## [Problem to work on]
Every line from the line containing "old: carrot in white" through the end of the data is to be reproduced exactly, excluding pictures.

## [Excerpted records]

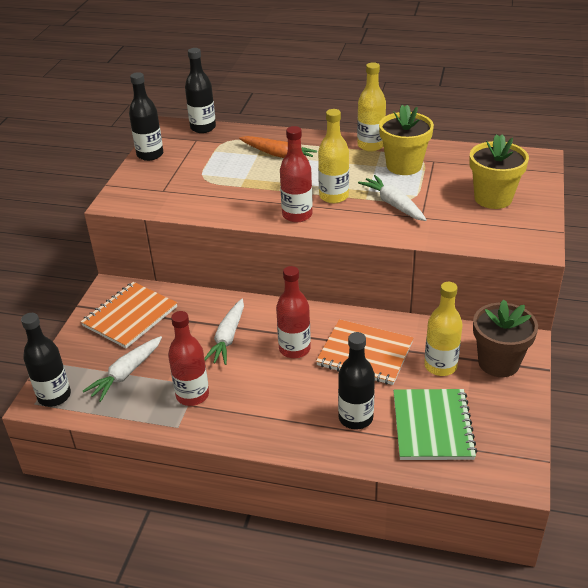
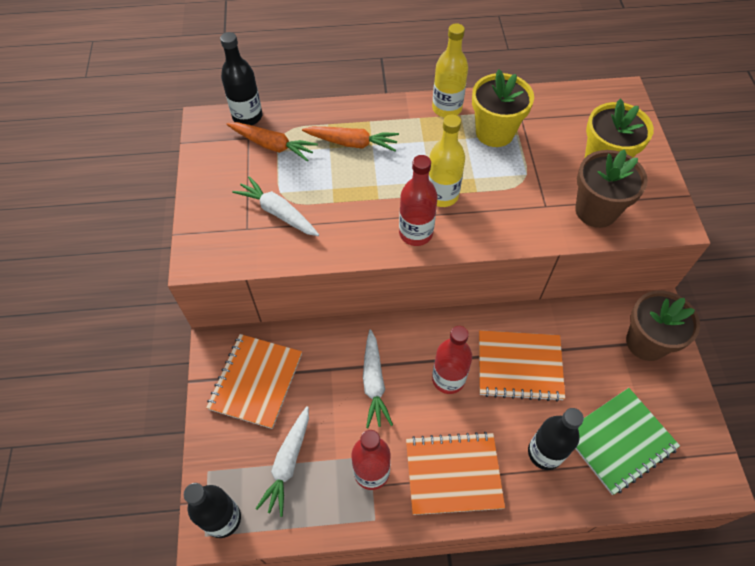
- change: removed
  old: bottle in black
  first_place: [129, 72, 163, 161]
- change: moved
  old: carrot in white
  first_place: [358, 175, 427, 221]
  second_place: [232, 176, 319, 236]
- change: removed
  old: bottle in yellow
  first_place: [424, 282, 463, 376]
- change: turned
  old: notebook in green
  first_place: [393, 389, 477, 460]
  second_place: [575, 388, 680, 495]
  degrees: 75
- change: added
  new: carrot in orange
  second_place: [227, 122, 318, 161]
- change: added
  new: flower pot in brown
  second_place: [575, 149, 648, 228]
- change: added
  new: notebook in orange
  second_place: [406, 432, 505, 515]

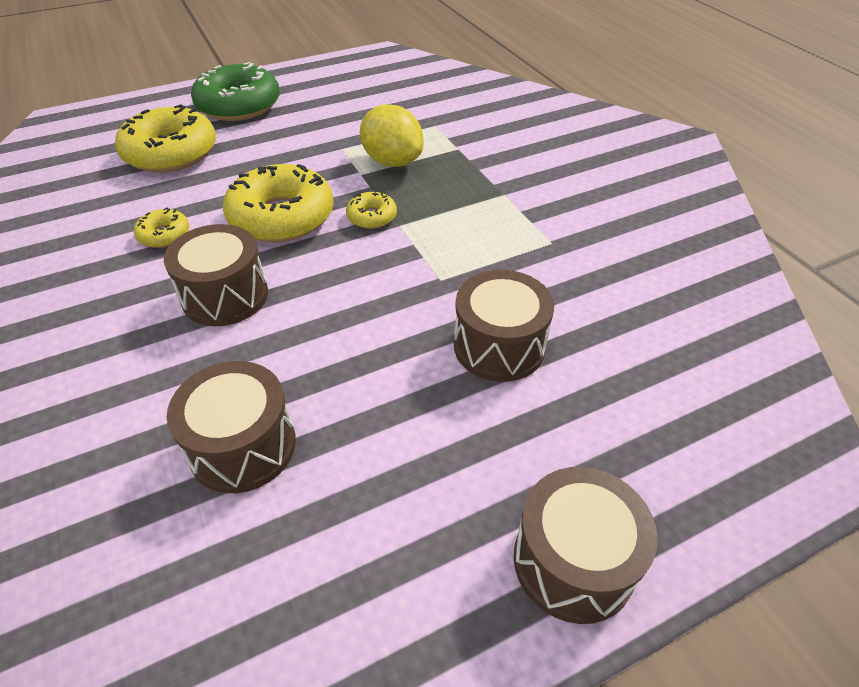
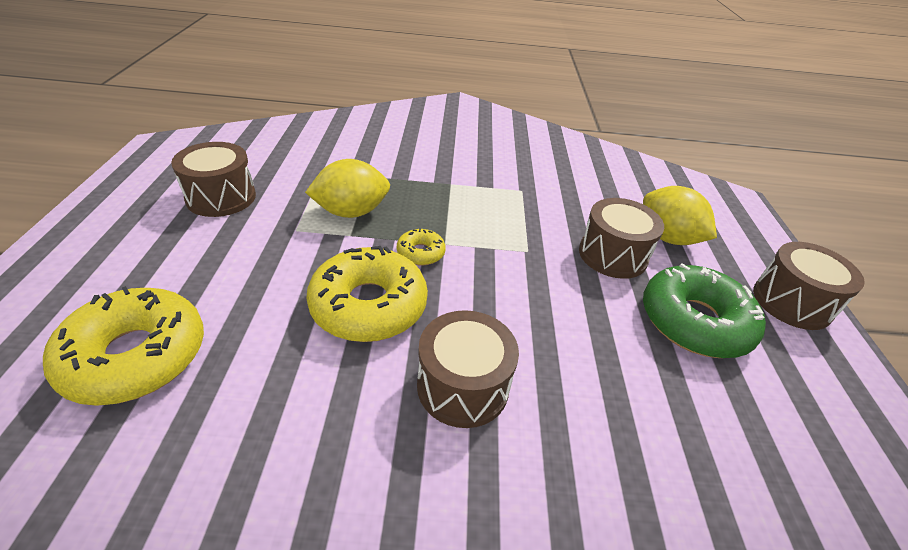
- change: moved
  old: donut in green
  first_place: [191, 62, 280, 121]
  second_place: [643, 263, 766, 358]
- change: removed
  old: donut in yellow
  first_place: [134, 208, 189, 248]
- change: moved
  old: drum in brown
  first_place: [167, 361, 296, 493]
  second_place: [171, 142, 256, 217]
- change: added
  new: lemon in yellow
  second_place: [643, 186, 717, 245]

## [Reply]
  old: carrot in white
  first_place: [358, 175, 427, 221]
  second_place: [232, 176, 319, 236]
- change: removed
  old: bottle in yellow
  first_place: [424, 282, 463, 376]
- change: turned
  old: notebook in green
  first_place: [393, 389, 477, 460]
  second_place: [575, 388, 680, 495]
  degrees: 75
- change: added
  new: carrot in orange
  second_place: [227, 122, 318, 161]
- change: added
  new: flower pot in brown
  second_place: [575, 149, 648, 228]
- change: added
  new: notebook in orange
  second_place: [406, 432, 505, 515]

- change: moved
  old: donut in green
  first_place: [191, 62, 280, 121]
  second_place: [643, 263, 766, 358]
- change: removed
  old: donut in yellow
  first_place: [134, 208, 189, 248]
- change: moved
  old: drum in brown
  first_place: [167, 361, 296, 493]
  second_place: [171, 142, 256, 217]
- change: added
  new: lemon in yellow
  second_place: [643, 186, 717, 245]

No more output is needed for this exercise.